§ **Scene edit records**

━━━━━━━━━━━━━━━━━━━━━━━━━━━━━━

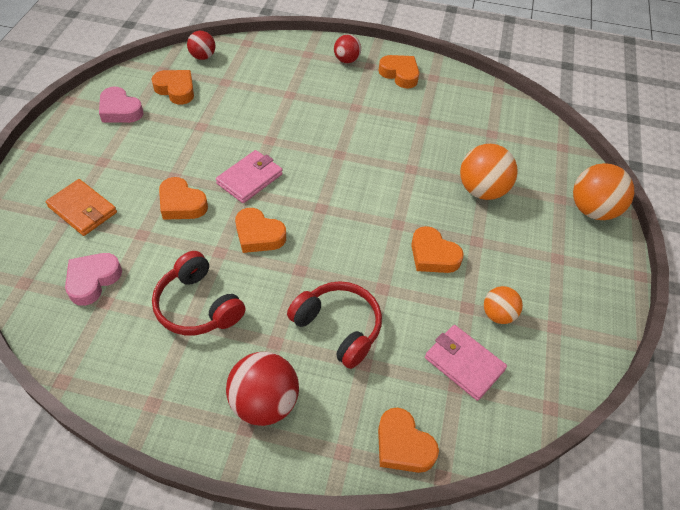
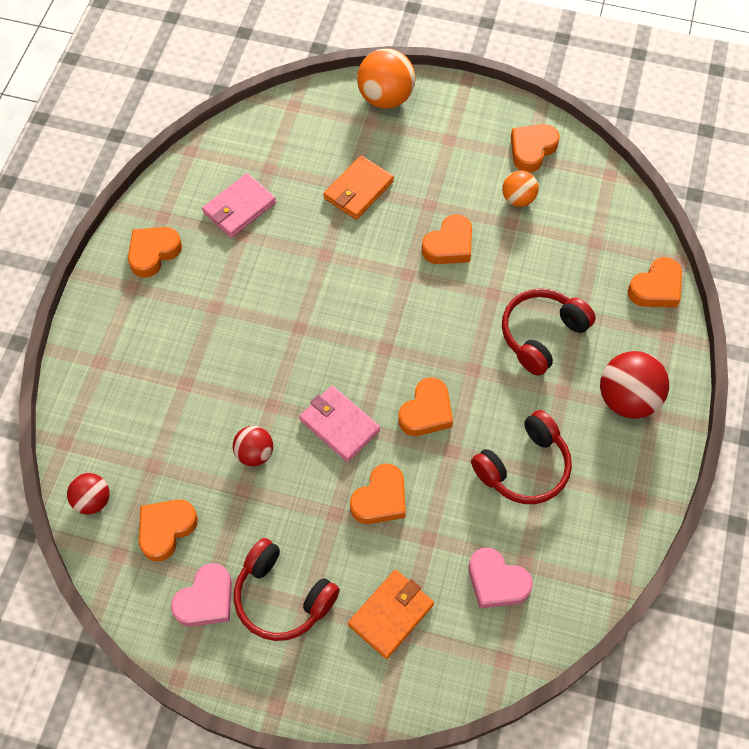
camera: 85 degrees left, 10 degrees up
(112, 148) = (282, 597): none -> red headphones
(346, 60) = (118, 314): red ball -> red ball (254, 453)
(464, 363) = (573, 233): pink wallet -> pink wallet (239, 208)
(482, 190) = (358, 190): orange ball -> orange wallet
(564, 330) = (532, 150): none -> orange heart

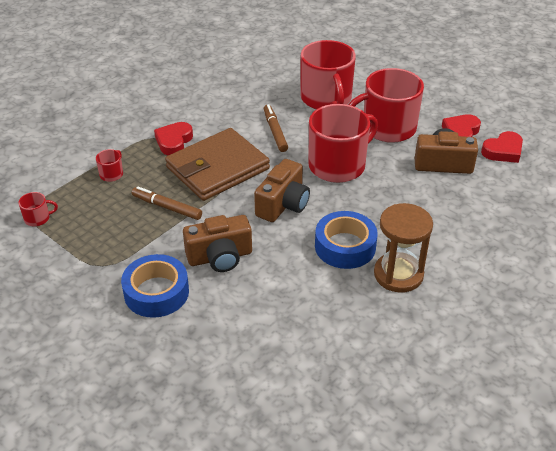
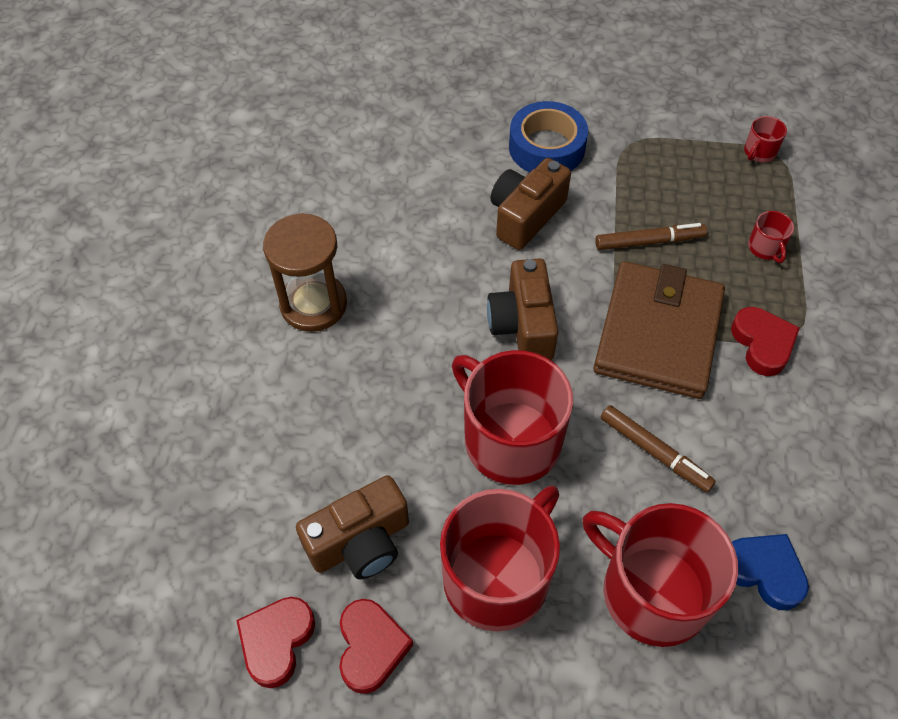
camera: 145 degrees right, 15 degrees up
(275, 85) = (764, 571): none -> blue heart
(338, 165) = (509, 439): red mug -> red mug turned 120 degrees clockwise
(345, 246) = (400, 307): blue tape -> none

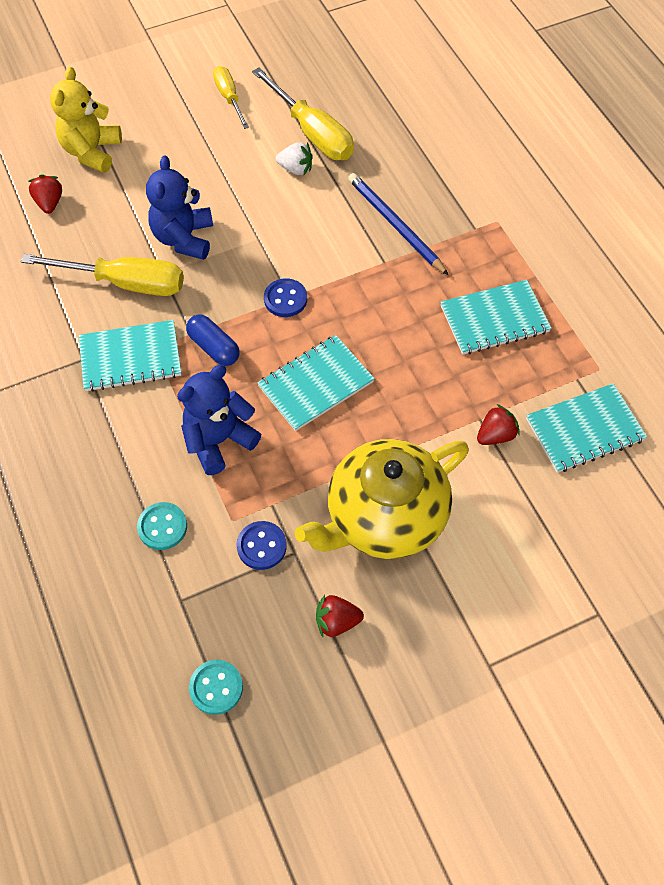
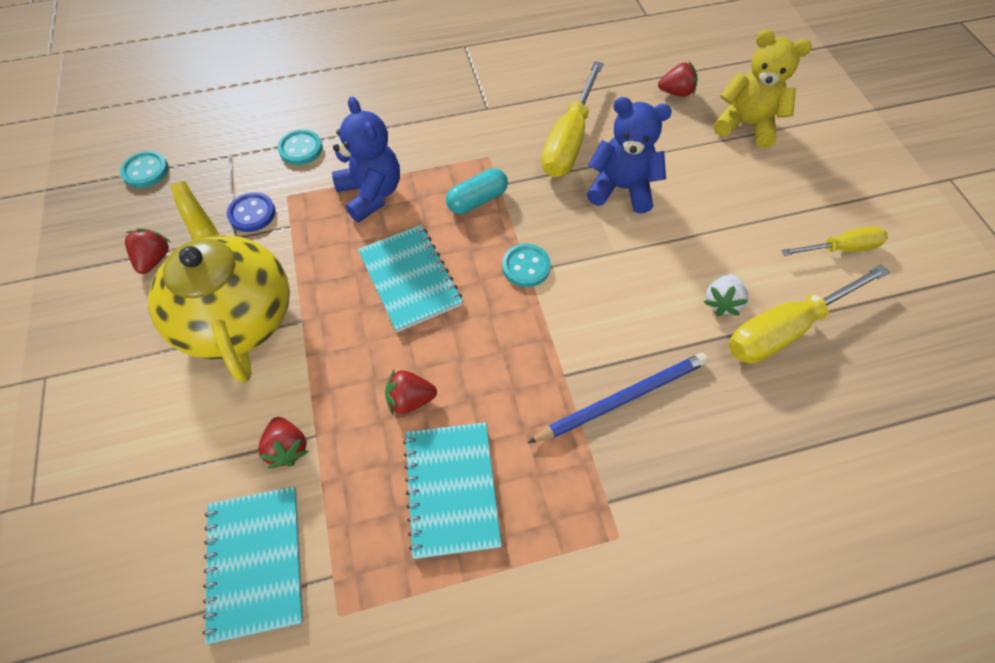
camera: 100 degrees right, 0 degrees up
(130, 357) = (481, 139): turquoise notebook -> none
(214, 347) = (477, 200): blue capsule -> turquoise capsule
(285, 299) = (526, 266): blue button -> turquoise button
(431, 359) = (410, 399): none -> red strawberry

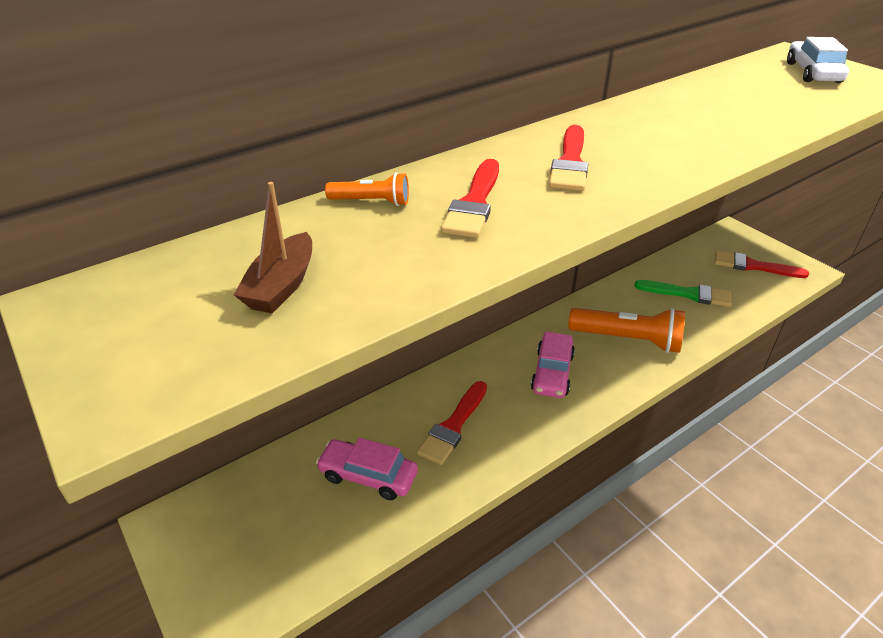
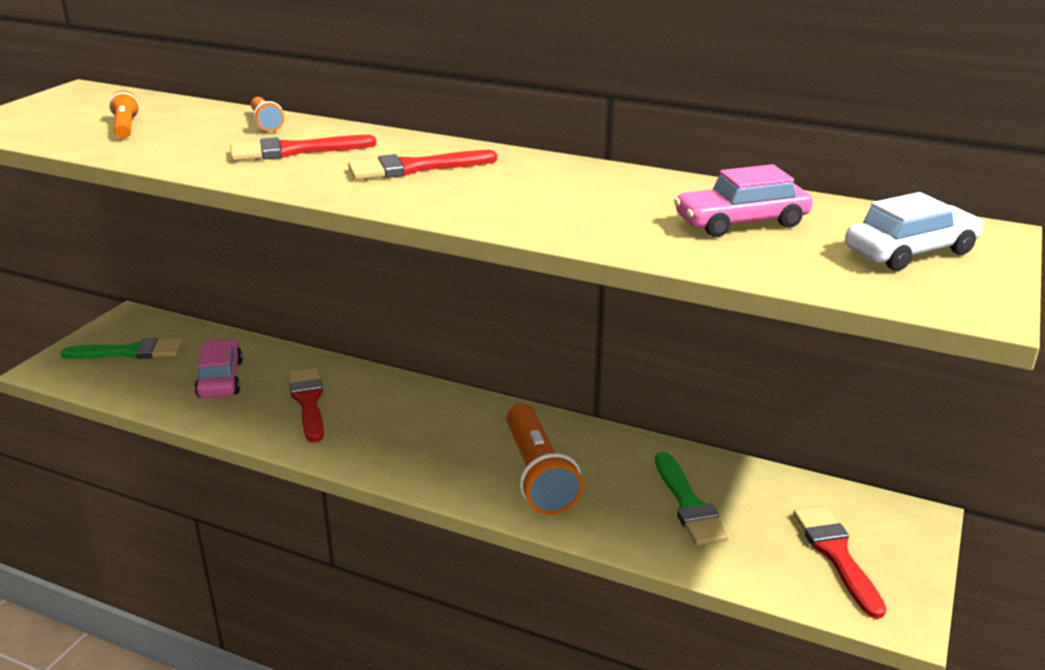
camera: 60 degrees right, 10 degrees down
(248, 539) = (129, 352): none -> green brush
(281, 286) = (126, 127): brown boat -> orange flashlight
(453, 426) = (308, 402): red brush -> red brush turned 75 degrees clockwise
(552, 373) = (432, 437): pink car -> pink car (741, 222)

━━━━━━━━━━━━━━━━━━━━━━━━━━━━━━

§ **Exercise**
In the entries above, find the line with "(285, 299) = (526, 266): blue" and the line with "(281, 286) = (126, 127): brown". Return exactly those lines and all the ones between them, pictures excluded.

§ **Response**
(285, 299) = (526, 266): blue button -> turquoise button
(431, 359) = (410, 399): none -> red strawberry

camera: 60 degrees right, 10 degrees down
(248, 539) = (129, 352): none -> green brush
(281, 286) = (126, 127): brown boat -> orange flashlight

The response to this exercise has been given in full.